» Task directions
If a line of the data below holds the string "moved", copy it.

Data records
•••

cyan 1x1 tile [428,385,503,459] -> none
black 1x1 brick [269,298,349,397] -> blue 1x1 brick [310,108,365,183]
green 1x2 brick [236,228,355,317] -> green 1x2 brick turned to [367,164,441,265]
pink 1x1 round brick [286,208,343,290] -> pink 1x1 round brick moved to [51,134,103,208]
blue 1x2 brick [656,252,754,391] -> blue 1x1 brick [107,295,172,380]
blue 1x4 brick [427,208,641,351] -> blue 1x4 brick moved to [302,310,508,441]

•••

» Answer section
pink 1x1 round brick [286,208,343,290] -> pink 1x1 round brick moved to [51,134,103,208]
blue 1x4 brick [427,208,641,351] -> blue 1x4 brick moved to [302,310,508,441]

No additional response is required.